WHAT NEEDS TO BE DONE: Every line in the records below that holds the word "none" is to be copied.

Change detection outputs:
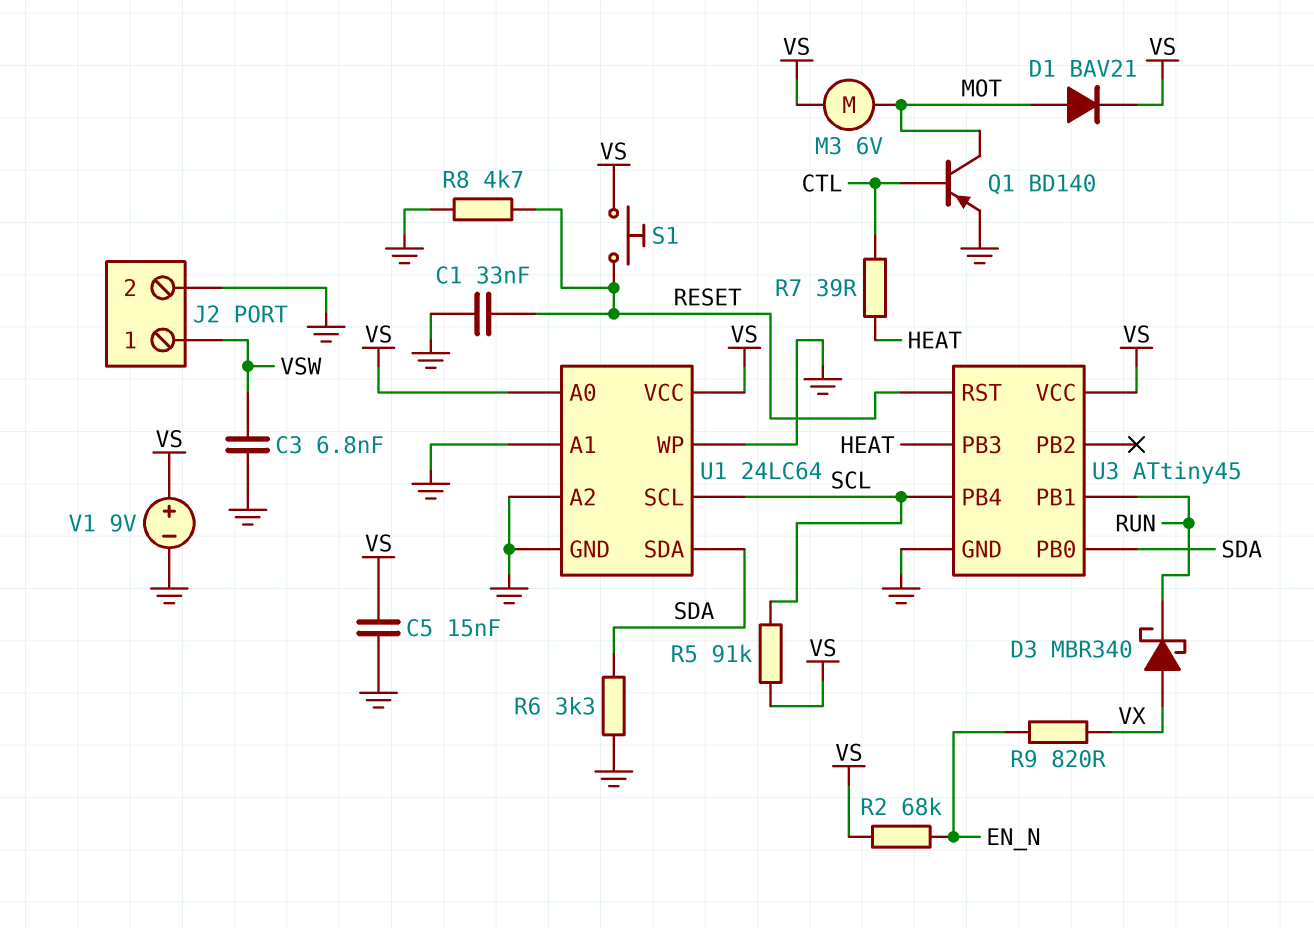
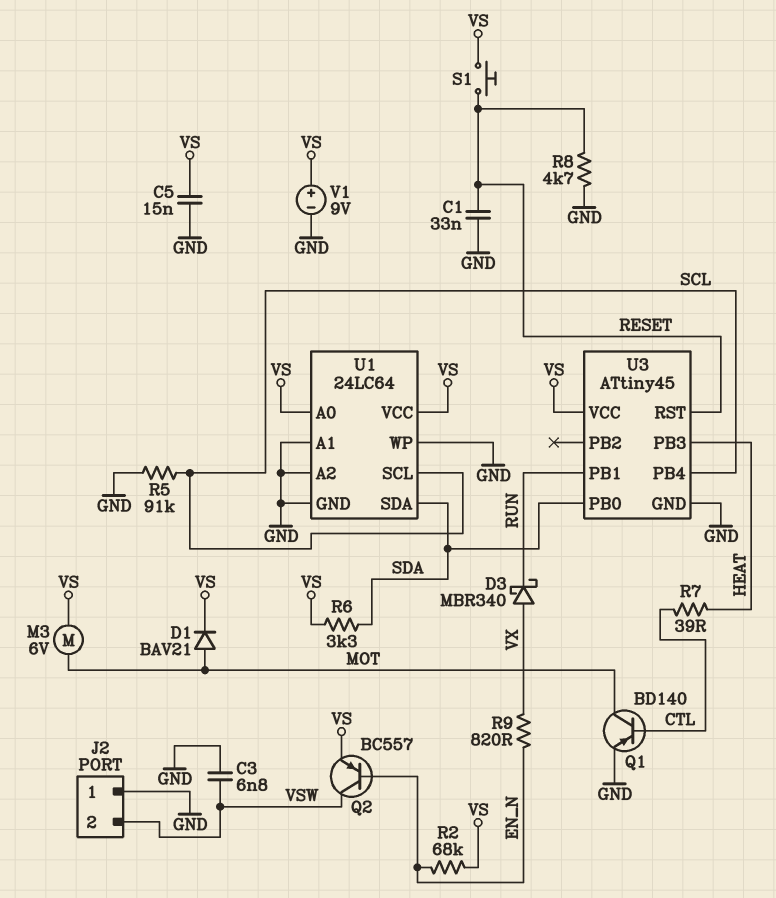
J2 pin 1: VSW -> GND
J2 pin 2: GND -> VSW
Q2: none -> PNP BC557 (B EN_N, C VSW, E VS)
R5: 91k (SCL, VS) -> 91k (GND, SCL)
R6: 3.3k (GND, SDA) -> 3.3k (SDA, VS)

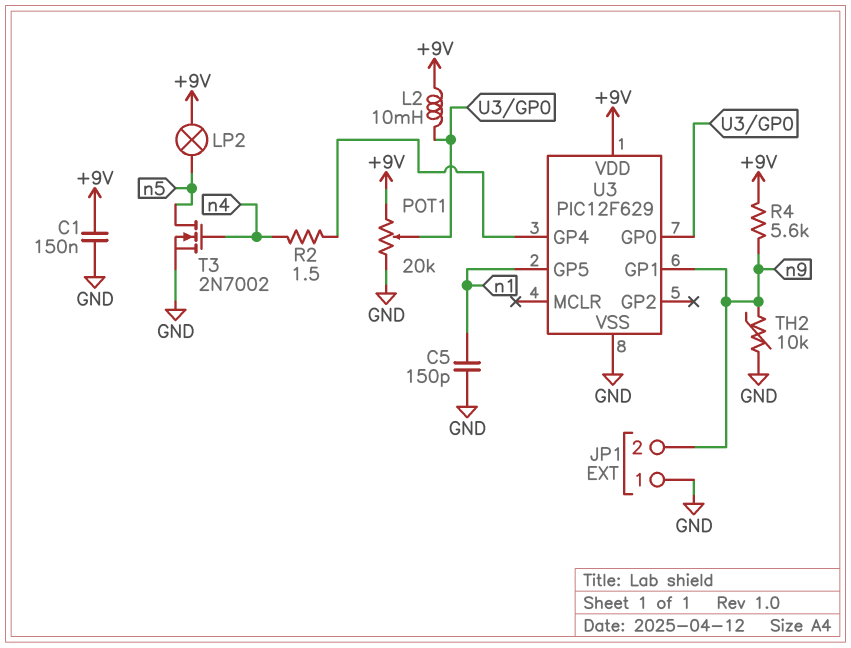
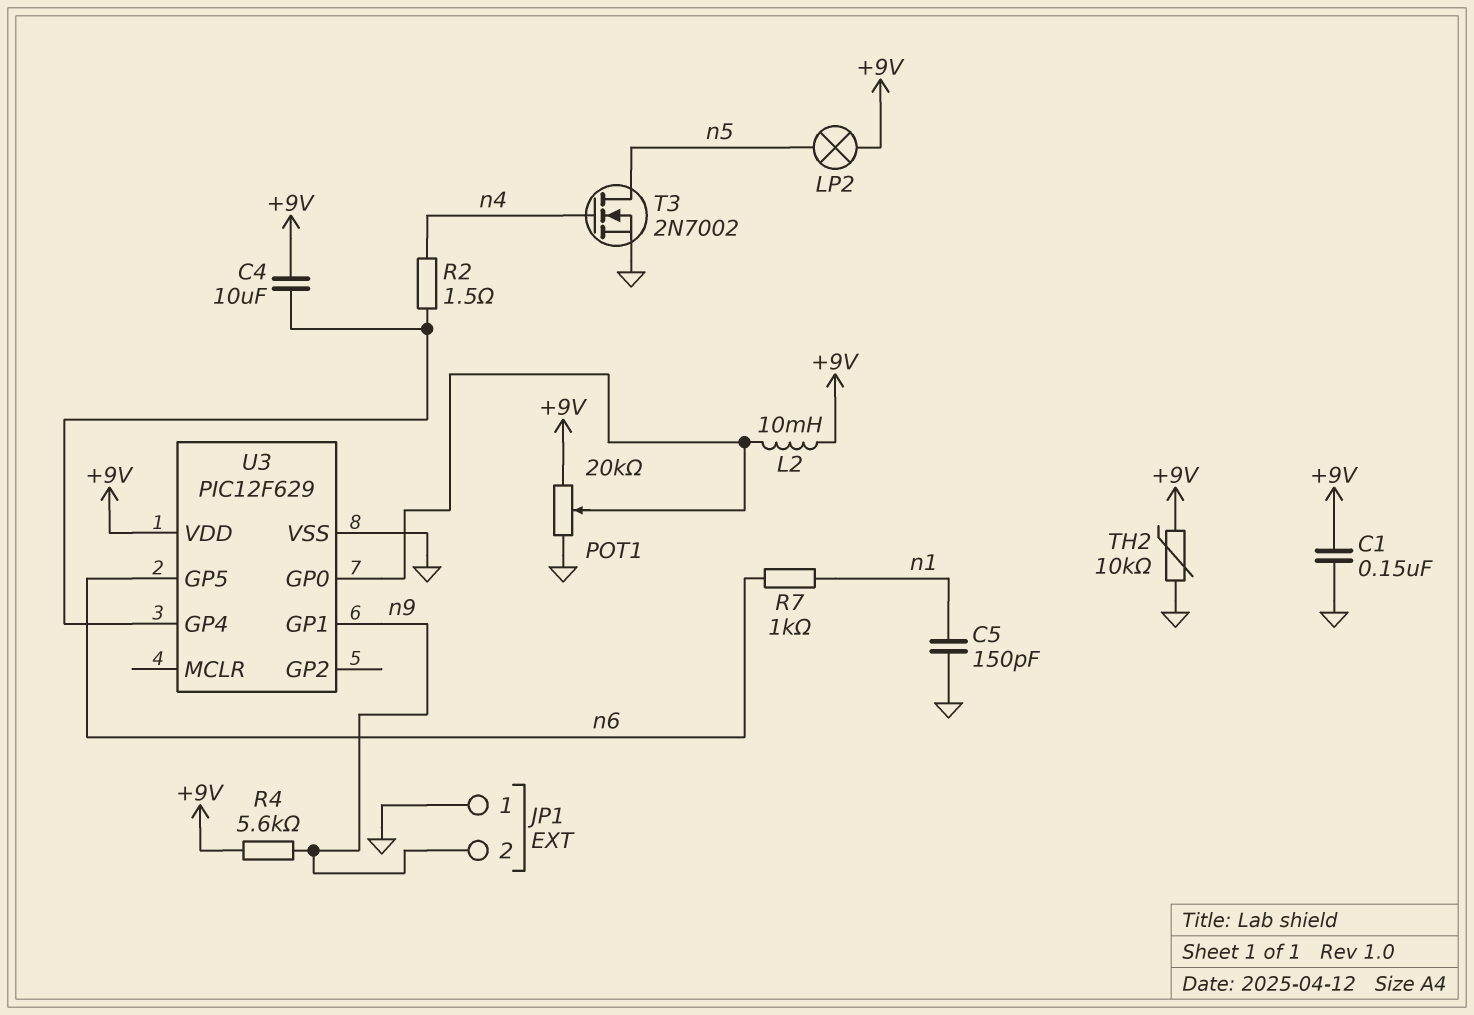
C4: none -> 10uF (+9V, U3/GP4)
R7: none -> 1k (n1, n6)
TH2: 10k (GND, n9) -> 10k (+9V, GND)
U3 pin GP5: n1 -> n6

THE ANSWER:
Q2: none -> PNP BC557 (B EN_N, C VSW, E VS)
C4: none -> 10uF (+9V, U3/GP4)
R7: none -> 1k (n1, n6)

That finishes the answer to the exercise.